Work item: Print the listing below a second time, exactly, and omit its images.

Material for this exercise:
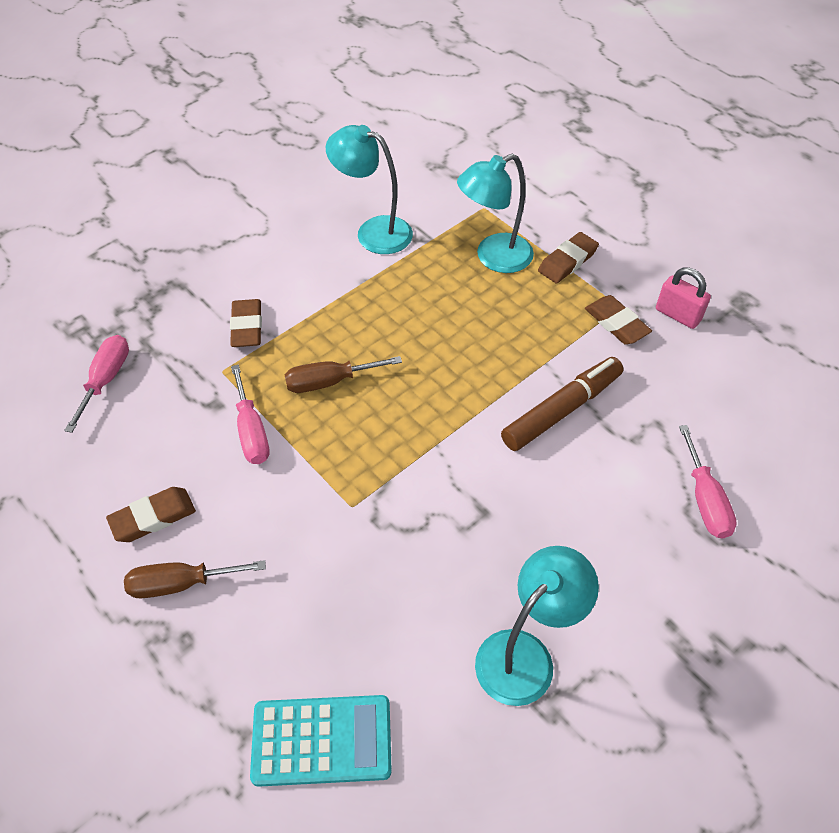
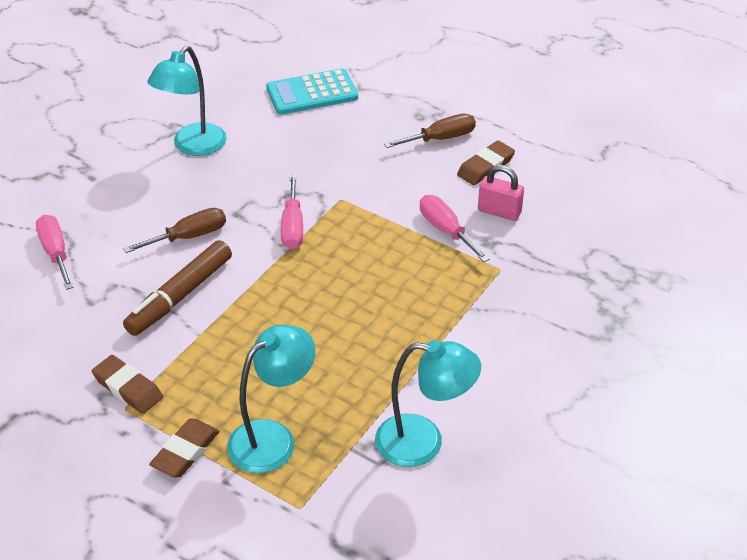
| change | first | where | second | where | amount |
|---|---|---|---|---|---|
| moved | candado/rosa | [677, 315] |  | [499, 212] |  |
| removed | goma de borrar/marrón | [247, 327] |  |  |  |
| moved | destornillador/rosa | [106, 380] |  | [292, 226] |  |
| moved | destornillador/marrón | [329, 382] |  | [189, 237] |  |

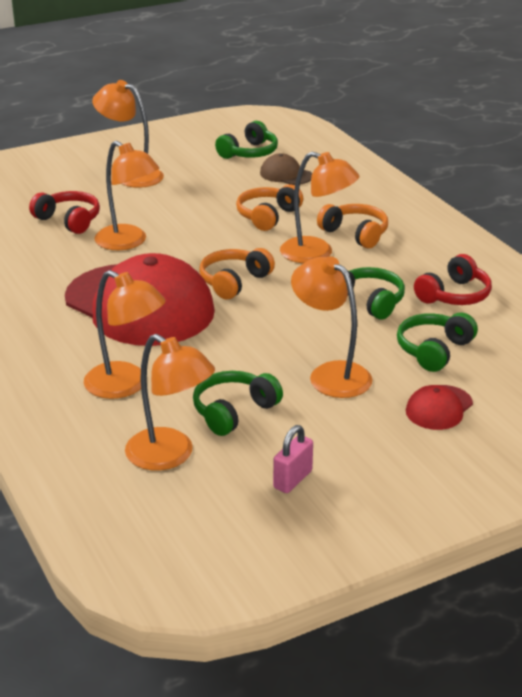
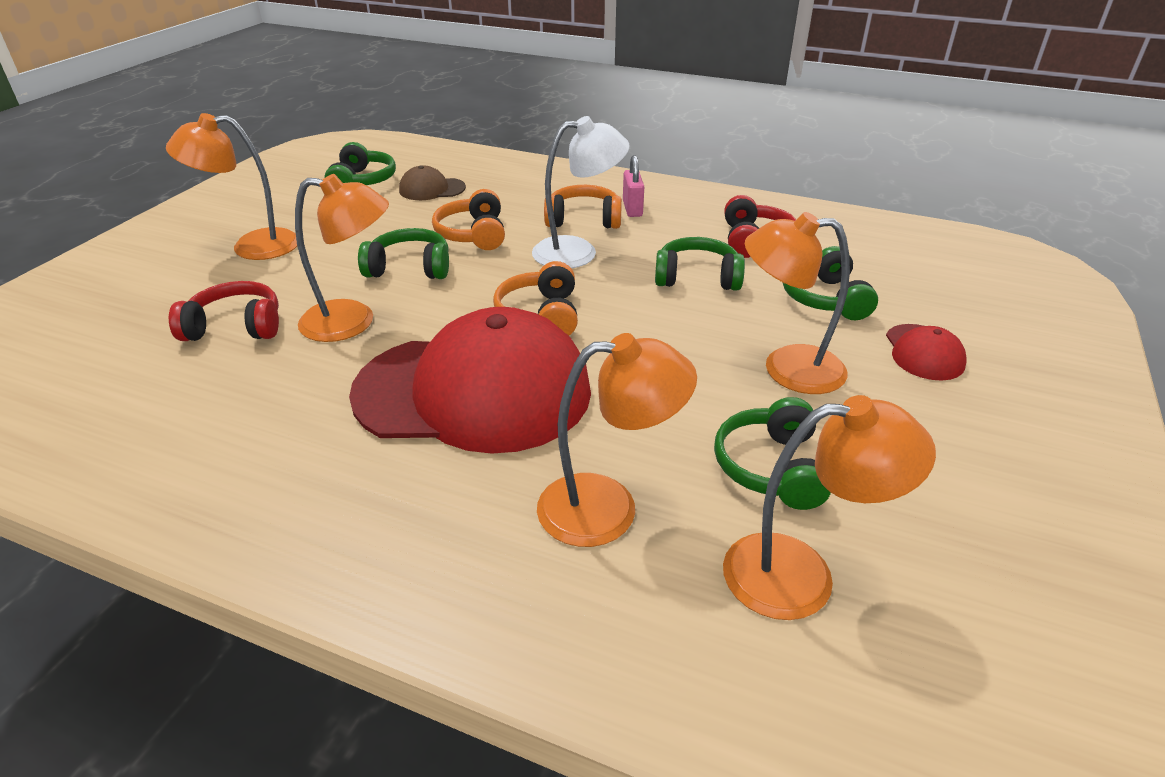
| change | first | where | second | where | amount |
|---|---|---|---|---|---|
| recoloured | lámpara/naranja | [317, 253] | lámpara/blanco | [578, 252] |  |
| moved | candado/rosa | [293, 479] |  | [632, 209] |  |
| added |  |  | auriculares/verde | [410, 268] |  |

Expected answer:
| change | first | where | second | where | amount |
|---|---|---|---|---|---|
| moved | candado/rosa | [677, 315] |  | [499, 212] |  |
| removed | goma de borrar/marrón | [247, 327] |  |  |  |
| moved | destornillador/rosa | [106, 380] |  | [292, 226] |  |
| moved | destornillador/marrón | [329, 382] |  | [189, 237] |  |

| change | first | where | second | where | amount |
|---|---|---|---|---|---|
| recoloured | lámpara/naranja | [317, 253] | lámpara/blanco | [578, 252] |  |
| moved | candado/rosa | [293, 479] |  | [632, 209] |  |
| added |  |  | auriculares/verde | [410, 268] |  |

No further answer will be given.